_INPUT FOR THIS TASK_:
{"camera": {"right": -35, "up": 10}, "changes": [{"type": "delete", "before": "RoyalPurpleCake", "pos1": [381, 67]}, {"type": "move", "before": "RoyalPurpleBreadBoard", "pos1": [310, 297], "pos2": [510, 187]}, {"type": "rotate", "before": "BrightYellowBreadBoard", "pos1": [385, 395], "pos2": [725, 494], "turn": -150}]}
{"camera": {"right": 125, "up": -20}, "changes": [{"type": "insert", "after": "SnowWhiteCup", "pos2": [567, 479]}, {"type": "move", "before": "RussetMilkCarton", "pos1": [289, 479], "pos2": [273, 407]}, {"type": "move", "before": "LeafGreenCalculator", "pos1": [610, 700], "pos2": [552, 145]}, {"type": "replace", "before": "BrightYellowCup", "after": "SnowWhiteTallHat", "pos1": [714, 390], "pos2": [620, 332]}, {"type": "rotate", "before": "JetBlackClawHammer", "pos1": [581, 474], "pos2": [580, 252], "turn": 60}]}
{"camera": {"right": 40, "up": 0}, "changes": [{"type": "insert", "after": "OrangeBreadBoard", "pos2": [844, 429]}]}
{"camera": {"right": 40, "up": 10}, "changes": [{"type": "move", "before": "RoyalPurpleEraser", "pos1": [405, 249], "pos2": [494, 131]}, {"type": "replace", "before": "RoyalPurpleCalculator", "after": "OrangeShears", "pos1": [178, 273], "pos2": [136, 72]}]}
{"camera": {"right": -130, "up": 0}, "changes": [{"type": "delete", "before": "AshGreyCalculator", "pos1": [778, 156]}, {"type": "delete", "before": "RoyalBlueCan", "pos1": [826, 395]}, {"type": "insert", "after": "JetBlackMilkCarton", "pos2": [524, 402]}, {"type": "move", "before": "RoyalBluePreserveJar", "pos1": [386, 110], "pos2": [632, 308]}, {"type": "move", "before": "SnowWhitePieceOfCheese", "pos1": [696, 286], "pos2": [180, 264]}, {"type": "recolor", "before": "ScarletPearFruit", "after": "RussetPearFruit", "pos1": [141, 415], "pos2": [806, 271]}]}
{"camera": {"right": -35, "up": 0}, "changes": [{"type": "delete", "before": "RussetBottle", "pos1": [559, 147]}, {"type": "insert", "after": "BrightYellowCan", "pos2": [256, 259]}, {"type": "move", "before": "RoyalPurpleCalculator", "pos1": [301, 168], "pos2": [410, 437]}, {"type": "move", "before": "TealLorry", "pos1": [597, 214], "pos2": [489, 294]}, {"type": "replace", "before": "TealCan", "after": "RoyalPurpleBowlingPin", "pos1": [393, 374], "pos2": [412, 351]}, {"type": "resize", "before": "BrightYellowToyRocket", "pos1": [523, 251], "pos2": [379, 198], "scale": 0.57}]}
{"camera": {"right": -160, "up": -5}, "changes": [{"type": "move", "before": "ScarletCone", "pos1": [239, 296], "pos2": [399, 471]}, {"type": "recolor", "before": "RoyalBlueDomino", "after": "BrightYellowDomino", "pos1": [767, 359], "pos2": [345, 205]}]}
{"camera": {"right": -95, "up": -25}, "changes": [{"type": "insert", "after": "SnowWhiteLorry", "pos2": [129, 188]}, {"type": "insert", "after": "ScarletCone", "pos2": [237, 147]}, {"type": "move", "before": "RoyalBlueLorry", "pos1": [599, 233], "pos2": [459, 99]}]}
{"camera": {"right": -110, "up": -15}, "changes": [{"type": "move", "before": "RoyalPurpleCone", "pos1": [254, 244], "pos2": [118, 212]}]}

_ASSIGNMENT_: Line by line, set the records above down again exactly.

_ANSWER BOX_:
{"camera": {"right": -35, "up": 10}, "changes": [{"type": "delete", "before": "RoyalPurpleCake", "pos1": [381, 67]}, {"type": "move", "before": "RoyalPurpleBreadBoard", "pos1": [310, 297], "pos2": [510, 187]}, {"type": "rotate", "before": "BrightYellowBreadBoard", "pos1": [385, 395], "pos2": [725, 494], "turn": -150}]}
{"camera": {"right": 125, "up": -20}, "changes": [{"type": "insert", "after": "SnowWhiteCup", "pos2": [567, 479]}, {"type": "move", "before": "RussetMilkCarton", "pos1": [289, 479], "pos2": [273, 407]}, {"type": "move", "before": "LeafGreenCalculator", "pos1": [610, 700], "pos2": [552, 145]}, {"type": "replace", "before": "BrightYellowCup", "after": "SnowWhiteTallHat", "pos1": [714, 390], "pos2": [620, 332]}, {"type": "rotate", "before": "JetBlackClawHammer", "pos1": [581, 474], "pos2": [580, 252], "turn": 60}]}
{"camera": {"right": 40, "up": 0}, "changes": [{"type": "insert", "after": "OrangeBreadBoard", "pos2": [844, 429]}]}
{"camera": {"right": 40, "up": 10}, "changes": [{"type": "move", "before": "RoyalPurpleEraser", "pos1": [405, 249], "pos2": [494, 131]}, {"type": "replace", "before": "RoyalPurpleCalculator", "after": "OrangeShears", "pos1": [178, 273], "pos2": [136, 72]}]}
{"camera": {"right": -130, "up": 0}, "changes": [{"type": "delete", "before": "AshGreyCalculator", "pos1": [778, 156]}, {"type": "delete", "before": "RoyalBlueCan", "pos1": [826, 395]}, {"type": "insert", "after": "JetBlackMilkCarton", "pos2": [524, 402]}, {"type": "move", "before": "RoyalBluePreserveJar", "pos1": [386, 110], "pos2": [632, 308]}, {"type": "move", "before": "SnowWhitePieceOfCheese", "pos1": [696, 286], "pos2": [180, 264]}, {"type": "recolor", "before": "ScarletPearFruit", "after": "RussetPearFruit", "pos1": [141, 415], "pos2": [806, 271]}]}
{"camera": {"right": -35, "up": 0}, "changes": [{"type": "delete", "before": "RussetBottle", "pos1": [559, 147]}, {"type": "insert", "after": "BrightYellowCan", "pos2": [256, 259]}, {"type": "move", "before": "RoyalPurpleCalculator", "pos1": [301, 168], "pos2": [410, 437]}, {"type": "move", "before": "TealLorry", "pos1": [597, 214], "pos2": [489, 294]}, {"type": "replace", "before": "TealCan", "after": "RoyalPurpleBowlingPin", "pos1": [393, 374], "pos2": [412, 351]}, {"type": "resize", "before": "BrightYellowToyRocket", "pos1": [523, 251], "pos2": [379, 198], "scale": 0.57}]}
{"camera": {"right": -160, "up": -5}, "changes": [{"type": "move", "before": "ScarletCone", "pos1": [239, 296], "pos2": [399, 471]}, {"type": "recolor", "before": "RoyalBlueDomino", "after": "BrightYellowDomino", "pos1": [767, 359], "pos2": [345, 205]}]}
{"camera": {"right": -95, "up": -25}, "changes": [{"type": "insert", "after": "SnowWhiteLorry", "pos2": [129, 188]}, {"type": "insert", "after": "ScarletCone", "pos2": [237, 147]}, {"type": "move", "before": "RoyalBlueLorry", "pos1": [599, 233], "pos2": [459, 99]}]}
{"camera": {"right": -110, "up": -15}, "changes": [{"type": "move", "before": "RoyalPurpleCone", "pos1": [254, 244], "pos2": [118, 212]}]}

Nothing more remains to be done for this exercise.